* _WHAT YOU HAVE TO DO_
For the material below, output exactly the span from the line with "none -> tan brick K6:K8 level 1" to the line with "none -> black brick E5:F5 level 1", including both, and nothing besides.
+ + + +
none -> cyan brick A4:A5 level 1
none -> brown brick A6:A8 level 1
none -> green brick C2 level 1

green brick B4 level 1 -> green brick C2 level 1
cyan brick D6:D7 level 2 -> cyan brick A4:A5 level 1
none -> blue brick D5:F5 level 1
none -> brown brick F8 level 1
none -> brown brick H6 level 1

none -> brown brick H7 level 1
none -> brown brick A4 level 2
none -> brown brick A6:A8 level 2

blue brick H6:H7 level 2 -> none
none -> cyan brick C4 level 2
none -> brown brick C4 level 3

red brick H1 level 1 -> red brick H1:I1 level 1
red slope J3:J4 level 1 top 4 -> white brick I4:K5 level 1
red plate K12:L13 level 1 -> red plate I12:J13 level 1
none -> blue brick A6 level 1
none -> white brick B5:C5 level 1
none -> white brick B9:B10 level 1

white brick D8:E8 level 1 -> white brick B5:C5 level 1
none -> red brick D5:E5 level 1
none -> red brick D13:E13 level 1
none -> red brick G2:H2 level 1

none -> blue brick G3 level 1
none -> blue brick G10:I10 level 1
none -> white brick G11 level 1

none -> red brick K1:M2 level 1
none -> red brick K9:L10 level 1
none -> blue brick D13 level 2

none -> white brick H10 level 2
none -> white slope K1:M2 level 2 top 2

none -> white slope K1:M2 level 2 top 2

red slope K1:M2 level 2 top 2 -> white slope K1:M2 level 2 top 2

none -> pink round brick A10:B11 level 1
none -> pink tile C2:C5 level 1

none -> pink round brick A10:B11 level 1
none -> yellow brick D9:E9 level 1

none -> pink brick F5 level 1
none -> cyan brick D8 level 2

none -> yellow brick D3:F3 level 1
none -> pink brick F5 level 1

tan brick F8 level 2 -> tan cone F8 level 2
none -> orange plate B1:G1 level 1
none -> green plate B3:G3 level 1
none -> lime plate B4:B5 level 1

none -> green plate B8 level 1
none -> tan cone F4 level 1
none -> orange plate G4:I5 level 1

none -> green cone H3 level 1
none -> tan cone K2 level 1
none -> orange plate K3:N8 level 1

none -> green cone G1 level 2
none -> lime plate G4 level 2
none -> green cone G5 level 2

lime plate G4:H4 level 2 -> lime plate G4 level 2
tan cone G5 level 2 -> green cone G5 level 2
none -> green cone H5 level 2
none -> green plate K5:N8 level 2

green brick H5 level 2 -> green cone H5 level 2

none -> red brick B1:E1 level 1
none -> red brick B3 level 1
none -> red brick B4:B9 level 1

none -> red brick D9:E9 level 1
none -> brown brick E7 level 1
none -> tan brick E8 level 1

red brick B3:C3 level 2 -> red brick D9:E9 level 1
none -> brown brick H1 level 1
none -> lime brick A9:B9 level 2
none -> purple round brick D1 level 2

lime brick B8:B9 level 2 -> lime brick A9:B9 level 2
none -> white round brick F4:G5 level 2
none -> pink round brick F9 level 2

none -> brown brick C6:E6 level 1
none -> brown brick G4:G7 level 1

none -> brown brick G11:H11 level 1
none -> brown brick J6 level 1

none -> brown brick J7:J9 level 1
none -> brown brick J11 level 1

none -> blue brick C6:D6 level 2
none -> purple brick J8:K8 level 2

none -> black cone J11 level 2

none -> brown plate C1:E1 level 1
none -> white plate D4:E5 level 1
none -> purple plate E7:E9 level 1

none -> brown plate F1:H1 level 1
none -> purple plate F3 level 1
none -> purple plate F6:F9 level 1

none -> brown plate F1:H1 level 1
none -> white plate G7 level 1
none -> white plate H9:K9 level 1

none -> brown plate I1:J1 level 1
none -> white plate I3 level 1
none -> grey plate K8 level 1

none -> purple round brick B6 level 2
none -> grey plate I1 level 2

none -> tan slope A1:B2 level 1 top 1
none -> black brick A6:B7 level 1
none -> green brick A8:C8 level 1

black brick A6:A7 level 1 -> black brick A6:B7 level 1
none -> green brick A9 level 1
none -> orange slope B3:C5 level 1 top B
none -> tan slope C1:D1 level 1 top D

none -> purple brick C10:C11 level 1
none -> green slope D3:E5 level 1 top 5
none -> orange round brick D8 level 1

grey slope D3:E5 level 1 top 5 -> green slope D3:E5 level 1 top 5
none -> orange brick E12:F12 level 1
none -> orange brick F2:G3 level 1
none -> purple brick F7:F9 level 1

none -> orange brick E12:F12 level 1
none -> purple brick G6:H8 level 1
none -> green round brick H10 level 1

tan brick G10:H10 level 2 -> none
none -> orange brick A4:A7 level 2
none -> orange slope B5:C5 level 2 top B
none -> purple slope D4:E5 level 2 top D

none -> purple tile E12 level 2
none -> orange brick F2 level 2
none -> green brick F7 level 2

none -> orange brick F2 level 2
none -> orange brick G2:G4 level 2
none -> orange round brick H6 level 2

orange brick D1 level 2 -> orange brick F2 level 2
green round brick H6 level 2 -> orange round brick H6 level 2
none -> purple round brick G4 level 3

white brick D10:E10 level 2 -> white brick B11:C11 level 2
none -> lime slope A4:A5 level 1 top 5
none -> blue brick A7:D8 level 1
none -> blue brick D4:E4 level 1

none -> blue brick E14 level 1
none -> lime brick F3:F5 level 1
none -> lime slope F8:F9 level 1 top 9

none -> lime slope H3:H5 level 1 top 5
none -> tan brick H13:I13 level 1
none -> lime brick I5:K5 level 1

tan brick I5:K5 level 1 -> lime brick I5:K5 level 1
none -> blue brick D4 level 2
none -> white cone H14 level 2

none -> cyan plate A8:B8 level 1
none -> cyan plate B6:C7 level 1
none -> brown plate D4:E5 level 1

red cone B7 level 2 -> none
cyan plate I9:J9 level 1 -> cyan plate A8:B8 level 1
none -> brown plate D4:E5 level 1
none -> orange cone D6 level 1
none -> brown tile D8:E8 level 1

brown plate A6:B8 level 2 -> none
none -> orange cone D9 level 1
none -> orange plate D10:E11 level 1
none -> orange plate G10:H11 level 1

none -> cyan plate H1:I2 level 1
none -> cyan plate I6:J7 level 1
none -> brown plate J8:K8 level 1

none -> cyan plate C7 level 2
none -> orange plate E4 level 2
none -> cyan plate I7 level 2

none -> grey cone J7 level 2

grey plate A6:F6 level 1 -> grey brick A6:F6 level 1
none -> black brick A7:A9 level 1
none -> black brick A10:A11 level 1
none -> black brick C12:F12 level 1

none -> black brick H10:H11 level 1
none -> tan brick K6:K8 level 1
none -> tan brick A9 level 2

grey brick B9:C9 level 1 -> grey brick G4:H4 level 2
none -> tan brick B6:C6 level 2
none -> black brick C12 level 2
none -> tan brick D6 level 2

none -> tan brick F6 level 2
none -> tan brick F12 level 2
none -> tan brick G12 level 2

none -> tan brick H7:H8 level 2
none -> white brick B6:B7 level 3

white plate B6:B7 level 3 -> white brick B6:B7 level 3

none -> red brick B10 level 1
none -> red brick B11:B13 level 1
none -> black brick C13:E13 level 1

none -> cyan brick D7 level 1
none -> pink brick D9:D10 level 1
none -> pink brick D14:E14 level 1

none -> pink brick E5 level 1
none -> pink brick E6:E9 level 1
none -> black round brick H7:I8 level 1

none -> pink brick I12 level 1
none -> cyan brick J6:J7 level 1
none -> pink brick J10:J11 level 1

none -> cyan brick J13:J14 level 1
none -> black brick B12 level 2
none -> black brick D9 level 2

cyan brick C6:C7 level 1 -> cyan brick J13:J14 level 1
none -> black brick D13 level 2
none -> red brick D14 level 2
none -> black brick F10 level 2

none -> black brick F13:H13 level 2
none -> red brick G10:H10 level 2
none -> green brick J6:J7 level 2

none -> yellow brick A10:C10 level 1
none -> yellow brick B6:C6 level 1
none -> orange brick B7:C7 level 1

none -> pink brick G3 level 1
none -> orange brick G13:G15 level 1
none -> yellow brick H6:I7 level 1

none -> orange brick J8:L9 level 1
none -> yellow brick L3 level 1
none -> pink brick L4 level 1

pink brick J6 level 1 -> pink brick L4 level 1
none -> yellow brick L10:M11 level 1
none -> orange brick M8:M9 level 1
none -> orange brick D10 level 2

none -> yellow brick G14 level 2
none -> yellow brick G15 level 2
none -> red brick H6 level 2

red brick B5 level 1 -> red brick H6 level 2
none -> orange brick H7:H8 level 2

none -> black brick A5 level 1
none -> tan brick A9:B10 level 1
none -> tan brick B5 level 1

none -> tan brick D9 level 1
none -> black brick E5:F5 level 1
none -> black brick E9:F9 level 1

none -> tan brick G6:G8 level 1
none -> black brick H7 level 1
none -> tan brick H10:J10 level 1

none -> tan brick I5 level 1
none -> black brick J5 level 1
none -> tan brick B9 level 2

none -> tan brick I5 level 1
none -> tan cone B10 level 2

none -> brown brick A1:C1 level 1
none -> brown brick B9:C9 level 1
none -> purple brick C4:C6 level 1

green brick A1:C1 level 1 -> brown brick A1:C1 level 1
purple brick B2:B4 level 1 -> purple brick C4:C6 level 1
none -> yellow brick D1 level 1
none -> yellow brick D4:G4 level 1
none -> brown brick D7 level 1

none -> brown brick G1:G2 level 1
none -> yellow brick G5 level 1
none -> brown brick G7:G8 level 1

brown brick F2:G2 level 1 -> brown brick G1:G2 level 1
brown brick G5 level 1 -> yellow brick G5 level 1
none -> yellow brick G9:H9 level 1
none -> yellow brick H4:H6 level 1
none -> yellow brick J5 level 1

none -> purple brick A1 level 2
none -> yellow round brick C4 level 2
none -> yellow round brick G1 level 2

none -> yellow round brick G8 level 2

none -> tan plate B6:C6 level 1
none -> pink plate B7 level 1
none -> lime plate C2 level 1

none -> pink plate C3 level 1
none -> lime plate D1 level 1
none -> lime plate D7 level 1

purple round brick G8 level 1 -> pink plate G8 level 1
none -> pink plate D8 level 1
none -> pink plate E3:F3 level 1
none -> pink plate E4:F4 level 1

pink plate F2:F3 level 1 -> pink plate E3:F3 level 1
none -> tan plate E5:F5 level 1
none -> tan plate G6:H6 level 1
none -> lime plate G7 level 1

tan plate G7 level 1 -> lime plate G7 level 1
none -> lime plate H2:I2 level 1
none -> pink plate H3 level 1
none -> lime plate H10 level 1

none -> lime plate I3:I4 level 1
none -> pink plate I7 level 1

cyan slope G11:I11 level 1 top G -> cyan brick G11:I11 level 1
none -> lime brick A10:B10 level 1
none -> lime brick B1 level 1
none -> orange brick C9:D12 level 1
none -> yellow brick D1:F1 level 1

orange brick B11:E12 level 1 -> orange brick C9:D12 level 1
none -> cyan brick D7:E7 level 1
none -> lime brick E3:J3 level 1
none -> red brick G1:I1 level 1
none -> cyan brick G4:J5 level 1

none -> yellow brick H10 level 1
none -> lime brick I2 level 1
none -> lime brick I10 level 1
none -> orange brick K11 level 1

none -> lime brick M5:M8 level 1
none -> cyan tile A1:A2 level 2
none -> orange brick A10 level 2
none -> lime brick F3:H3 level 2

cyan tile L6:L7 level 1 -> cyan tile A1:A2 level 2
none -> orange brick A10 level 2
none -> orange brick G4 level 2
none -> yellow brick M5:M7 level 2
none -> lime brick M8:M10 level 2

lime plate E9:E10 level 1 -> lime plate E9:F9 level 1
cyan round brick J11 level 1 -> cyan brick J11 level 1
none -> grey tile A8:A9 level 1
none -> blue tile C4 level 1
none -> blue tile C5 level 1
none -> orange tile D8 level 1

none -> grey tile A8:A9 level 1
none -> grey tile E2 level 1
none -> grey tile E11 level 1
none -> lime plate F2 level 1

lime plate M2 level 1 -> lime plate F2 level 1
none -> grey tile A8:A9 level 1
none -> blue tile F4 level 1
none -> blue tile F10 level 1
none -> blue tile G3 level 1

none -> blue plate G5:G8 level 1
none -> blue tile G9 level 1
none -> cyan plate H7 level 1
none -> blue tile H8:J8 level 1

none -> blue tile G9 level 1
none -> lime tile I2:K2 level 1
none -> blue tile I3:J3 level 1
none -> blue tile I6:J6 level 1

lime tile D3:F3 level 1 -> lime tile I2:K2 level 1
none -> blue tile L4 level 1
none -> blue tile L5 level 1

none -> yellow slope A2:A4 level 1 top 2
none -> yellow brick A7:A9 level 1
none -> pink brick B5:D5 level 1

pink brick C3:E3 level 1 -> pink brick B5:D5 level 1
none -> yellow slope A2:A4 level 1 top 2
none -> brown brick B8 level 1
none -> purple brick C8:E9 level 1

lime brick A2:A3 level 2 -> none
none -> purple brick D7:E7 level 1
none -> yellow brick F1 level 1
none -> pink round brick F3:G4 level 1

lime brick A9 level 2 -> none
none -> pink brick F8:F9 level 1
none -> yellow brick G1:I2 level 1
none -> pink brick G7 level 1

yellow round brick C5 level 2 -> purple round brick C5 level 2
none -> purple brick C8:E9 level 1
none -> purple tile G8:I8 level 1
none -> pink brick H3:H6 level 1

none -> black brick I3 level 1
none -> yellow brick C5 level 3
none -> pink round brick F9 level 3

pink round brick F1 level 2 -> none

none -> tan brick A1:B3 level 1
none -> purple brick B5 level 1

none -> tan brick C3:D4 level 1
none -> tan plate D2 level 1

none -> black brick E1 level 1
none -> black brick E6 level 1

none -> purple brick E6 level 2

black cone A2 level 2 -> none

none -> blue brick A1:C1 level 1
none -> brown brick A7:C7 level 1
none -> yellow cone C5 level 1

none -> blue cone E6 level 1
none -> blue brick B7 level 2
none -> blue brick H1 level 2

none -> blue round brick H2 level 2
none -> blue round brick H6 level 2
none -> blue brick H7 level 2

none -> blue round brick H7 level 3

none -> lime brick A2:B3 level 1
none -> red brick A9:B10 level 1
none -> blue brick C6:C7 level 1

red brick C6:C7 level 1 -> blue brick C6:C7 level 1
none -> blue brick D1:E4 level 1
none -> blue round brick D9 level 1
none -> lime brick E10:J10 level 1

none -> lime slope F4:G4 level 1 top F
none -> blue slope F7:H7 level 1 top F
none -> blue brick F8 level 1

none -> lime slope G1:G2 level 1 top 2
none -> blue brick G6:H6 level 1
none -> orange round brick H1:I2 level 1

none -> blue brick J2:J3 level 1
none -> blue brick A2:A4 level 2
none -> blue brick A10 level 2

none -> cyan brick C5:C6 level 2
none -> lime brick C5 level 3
+ + + +
* _EXERCISE ANSWER_
none -> tan brick K6:K8 level 1
none -> tan brick A9 level 2

grey brick B9:C9 level 1 -> grey brick G4:H4 level 2
none -> tan brick B6:C6 level 2
none -> black brick C12 level 2
none -> tan brick D6 level 2

none -> tan brick F6 level 2
none -> tan brick F12 level 2
none -> tan brick G12 level 2

none -> tan brick H7:H8 level 2
none -> white brick B6:B7 level 3

white plate B6:B7 level 3 -> white brick B6:B7 level 3

none -> red brick B10 level 1
none -> red brick B11:B13 level 1
none -> black brick C13:E13 level 1

none -> cyan brick D7 level 1
none -> pink brick D9:D10 level 1
none -> pink brick D14:E14 level 1

none -> pink brick E5 level 1
none -> pink brick E6:E9 level 1
none -> black round brick H7:I8 level 1

none -> pink brick I12 level 1
none -> cyan brick J6:J7 level 1
none -> pink brick J10:J11 level 1

none -> cyan brick J13:J14 level 1
none -> black brick B12 level 2
none -> black brick D9 level 2

cyan brick C6:C7 level 1 -> cyan brick J13:J14 level 1
none -> black brick D13 level 2
none -> red brick D14 level 2
none -> black brick F10 level 2

none -> black brick F13:H13 level 2
none -> red brick G10:H10 level 2
none -> green brick J6:J7 level 2

none -> yellow brick A10:C10 level 1
none -> yellow brick B6:C6 level 1
none -> orange brick B7:C7 level 1

none -> pink brick G3 level 1
none -> orange brick G13:G15 level 1
none -> yellow brick H6:I7 level 1

none -> orange brick J8:L9 level 1
none -> yellow brick L3 level 1
none -> pink brick L4 level 1

pink brick J6 level 1 -> pink brick L4 level 1
none -> yellow brick L10:M11 level 1
none -> orange brick M8:M9 level 1
none -> orange brick D10 level 2

none -> yellow brick G14 level 2
none -> yellow brick G15 level 2
none -> red brick H6 level 2

red brick B5 level 1 -> red brick H6 level 2
none -> orange brick H7:H8 level 2

none -> black brick A5 level 1
none -> tan brick A9:B10 level 1
none -> tan brick B5 level 1

none -> tan brick D9 level 1
none -> black brick E5:F5 level 1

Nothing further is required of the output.